» TASK ITEM: The pictures stay out. Please retype every line below exactly.

» DATA BELOW:
_____

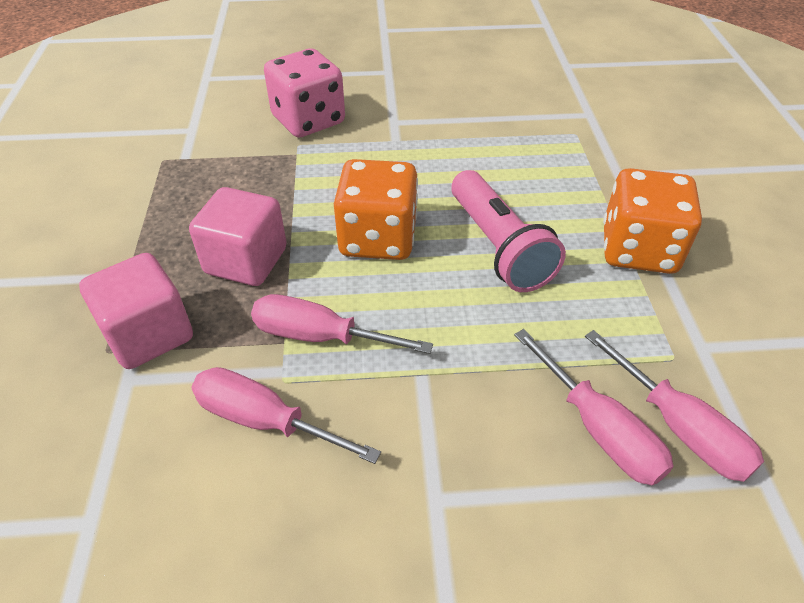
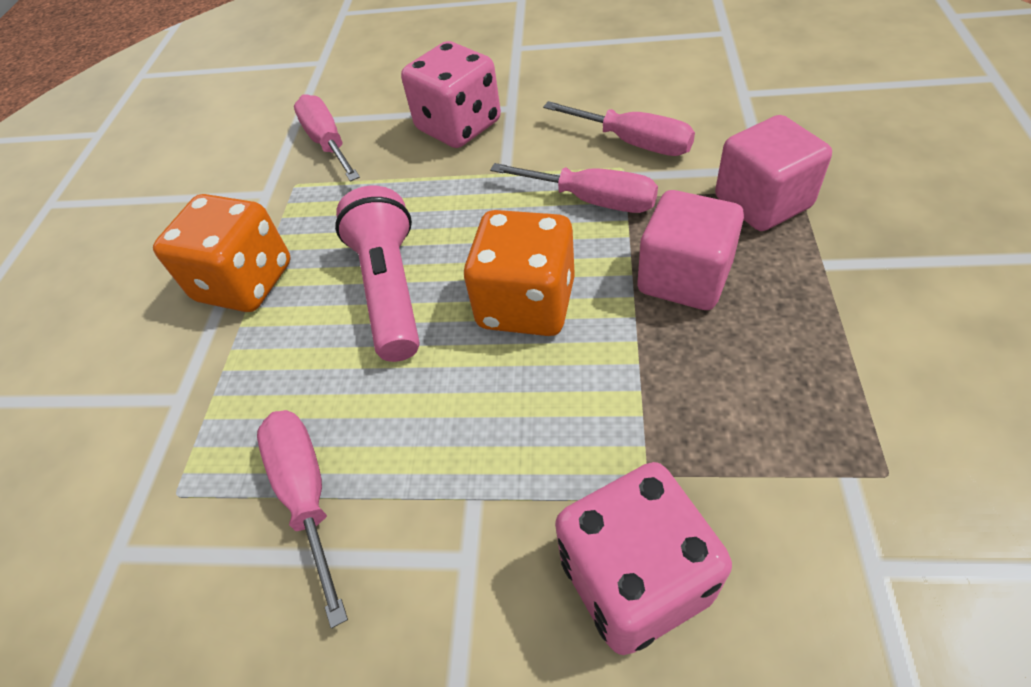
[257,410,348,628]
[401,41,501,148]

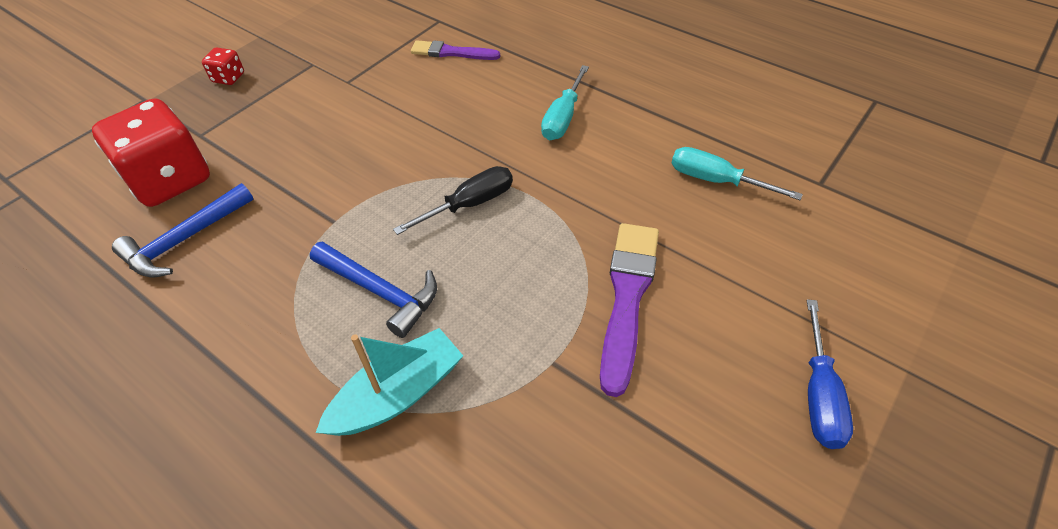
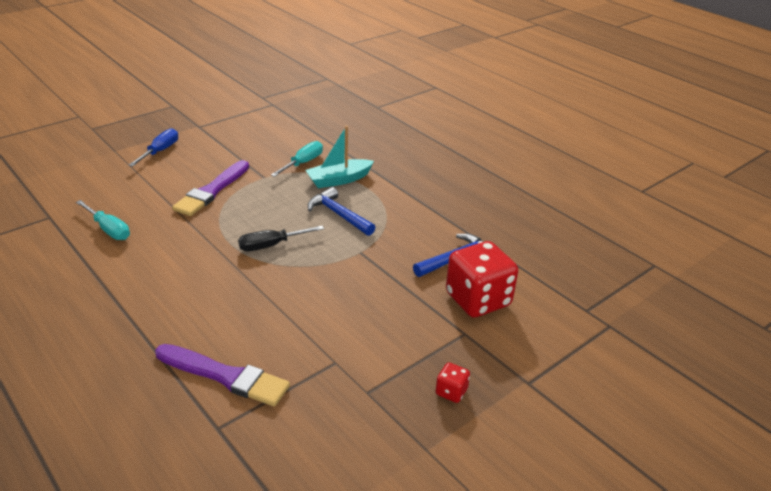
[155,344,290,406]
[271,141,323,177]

_____

» RESULT FOR THIS EXERCISE:
[257,410,348,628]
[401,41,501,148]

[155,344,290,406]
[271,141,323,177]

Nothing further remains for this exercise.